| HOW TO COMPLETE THIS TASK |
A copy is needed of each line in the records that has the word "cone".

| DATA EXTRACT |
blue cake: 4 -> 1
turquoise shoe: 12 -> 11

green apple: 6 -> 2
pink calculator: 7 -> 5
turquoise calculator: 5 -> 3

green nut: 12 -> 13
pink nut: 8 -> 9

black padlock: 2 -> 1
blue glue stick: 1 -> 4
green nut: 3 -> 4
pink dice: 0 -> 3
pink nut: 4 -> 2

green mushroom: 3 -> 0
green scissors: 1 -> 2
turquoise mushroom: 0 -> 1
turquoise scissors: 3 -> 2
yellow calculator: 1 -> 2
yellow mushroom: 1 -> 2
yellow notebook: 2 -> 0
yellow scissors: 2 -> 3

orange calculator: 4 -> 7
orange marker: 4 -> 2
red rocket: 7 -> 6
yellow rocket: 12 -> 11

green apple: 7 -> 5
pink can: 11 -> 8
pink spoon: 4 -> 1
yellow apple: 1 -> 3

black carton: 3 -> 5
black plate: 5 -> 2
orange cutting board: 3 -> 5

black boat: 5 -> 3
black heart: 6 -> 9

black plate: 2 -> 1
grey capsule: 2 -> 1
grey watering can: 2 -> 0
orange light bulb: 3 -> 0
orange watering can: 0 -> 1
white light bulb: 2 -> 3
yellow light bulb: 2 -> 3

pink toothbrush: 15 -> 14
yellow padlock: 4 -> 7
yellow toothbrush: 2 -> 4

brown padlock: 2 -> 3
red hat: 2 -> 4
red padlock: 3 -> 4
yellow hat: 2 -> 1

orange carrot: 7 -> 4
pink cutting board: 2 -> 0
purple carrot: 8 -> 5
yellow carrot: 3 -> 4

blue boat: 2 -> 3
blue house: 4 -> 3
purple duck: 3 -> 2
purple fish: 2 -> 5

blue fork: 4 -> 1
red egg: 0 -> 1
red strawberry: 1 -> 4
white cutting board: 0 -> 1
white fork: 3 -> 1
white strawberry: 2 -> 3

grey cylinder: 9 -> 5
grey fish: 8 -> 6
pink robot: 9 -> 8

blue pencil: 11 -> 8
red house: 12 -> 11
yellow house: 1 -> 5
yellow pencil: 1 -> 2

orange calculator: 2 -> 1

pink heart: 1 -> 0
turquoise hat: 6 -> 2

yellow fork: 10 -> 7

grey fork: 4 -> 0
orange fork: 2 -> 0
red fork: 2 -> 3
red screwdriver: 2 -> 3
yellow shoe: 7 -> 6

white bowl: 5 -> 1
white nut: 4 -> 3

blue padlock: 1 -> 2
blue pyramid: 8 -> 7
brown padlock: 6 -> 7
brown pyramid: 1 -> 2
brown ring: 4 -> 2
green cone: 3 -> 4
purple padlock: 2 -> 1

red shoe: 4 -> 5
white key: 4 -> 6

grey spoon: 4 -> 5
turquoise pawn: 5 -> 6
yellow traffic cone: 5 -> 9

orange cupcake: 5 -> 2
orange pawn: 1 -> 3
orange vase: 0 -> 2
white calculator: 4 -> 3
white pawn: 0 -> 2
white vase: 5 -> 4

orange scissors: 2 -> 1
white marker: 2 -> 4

| SOLUTION TO THIS TASK |
green cone: 3 -> 4
yellow traffic cone: 5 -> 9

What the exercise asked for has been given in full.